» **Goal of the exercise**
Among these entries, count the lines containing the word "none" and answer with only the number.

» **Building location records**
_____
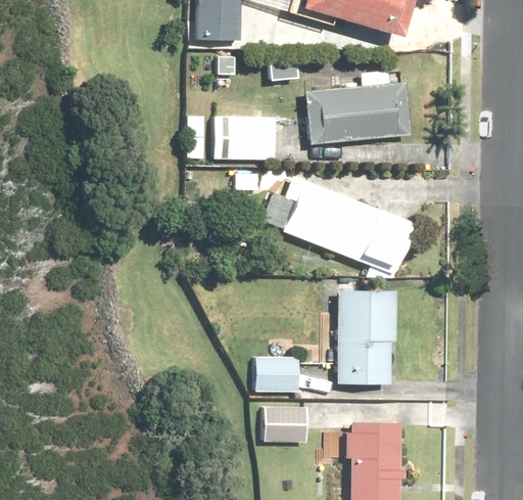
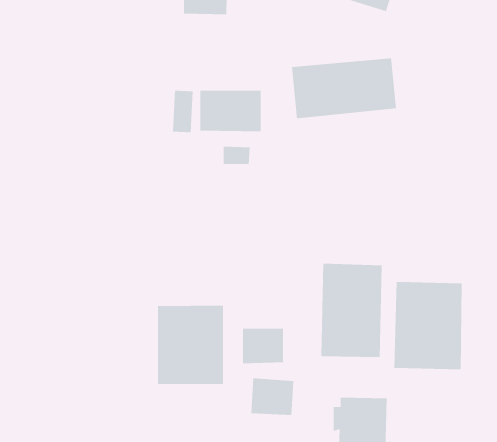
building: [264,176,413,270] -> none
building: none -> [394,281,462,370]
building: none -> [158,305,224,385]

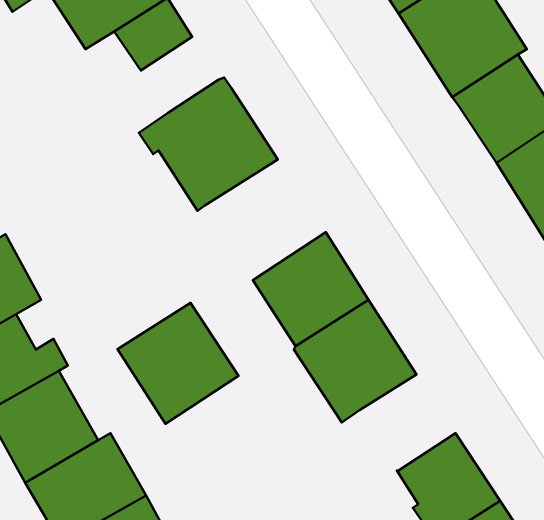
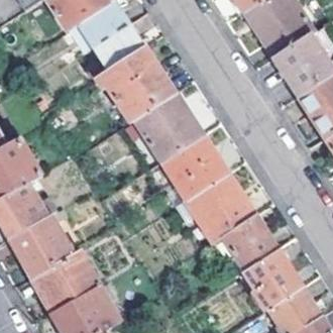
building: none -> [96,24,140,68]
building: [118,303,239,424] -> [132,94,201,162]
building: none -> [220,216,274,270]

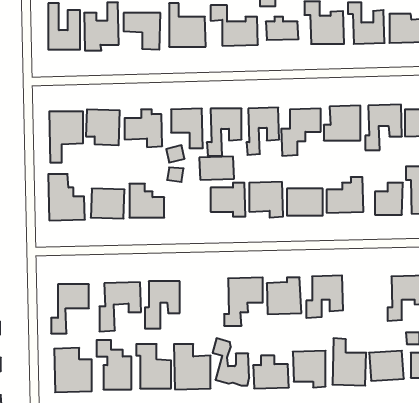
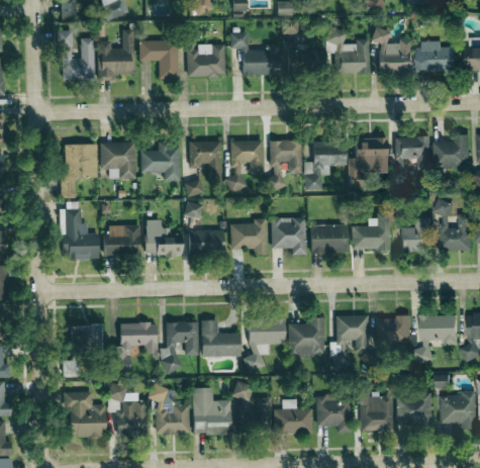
building: [199,157,234,180] -> [188,229,224,254]
building: none -> [376,317,410,343]
building: none -> [201,319,241,357]

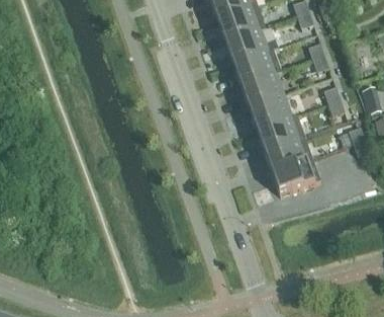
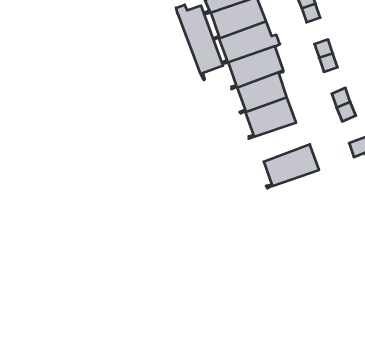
building: none -> [176,5,223,80]
building: [256,115,304,151] -> none
building: [272,157,320,193] -> none

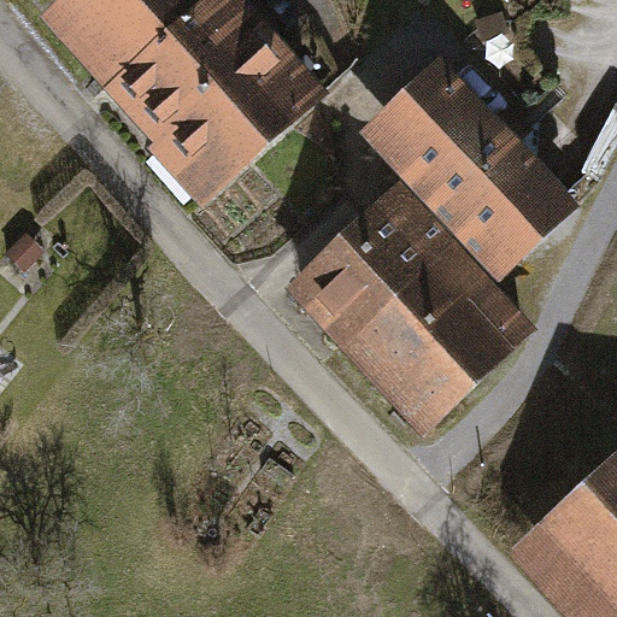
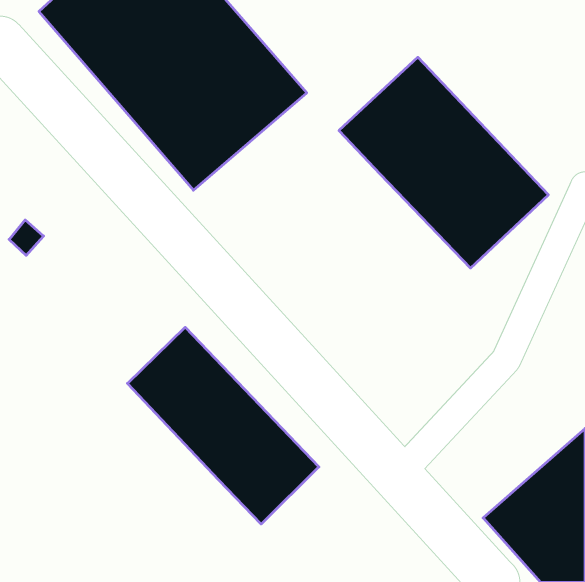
building: [293,183,535,425] -> none
building: none -> [127,327,319,524]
_____
» **Task response**
12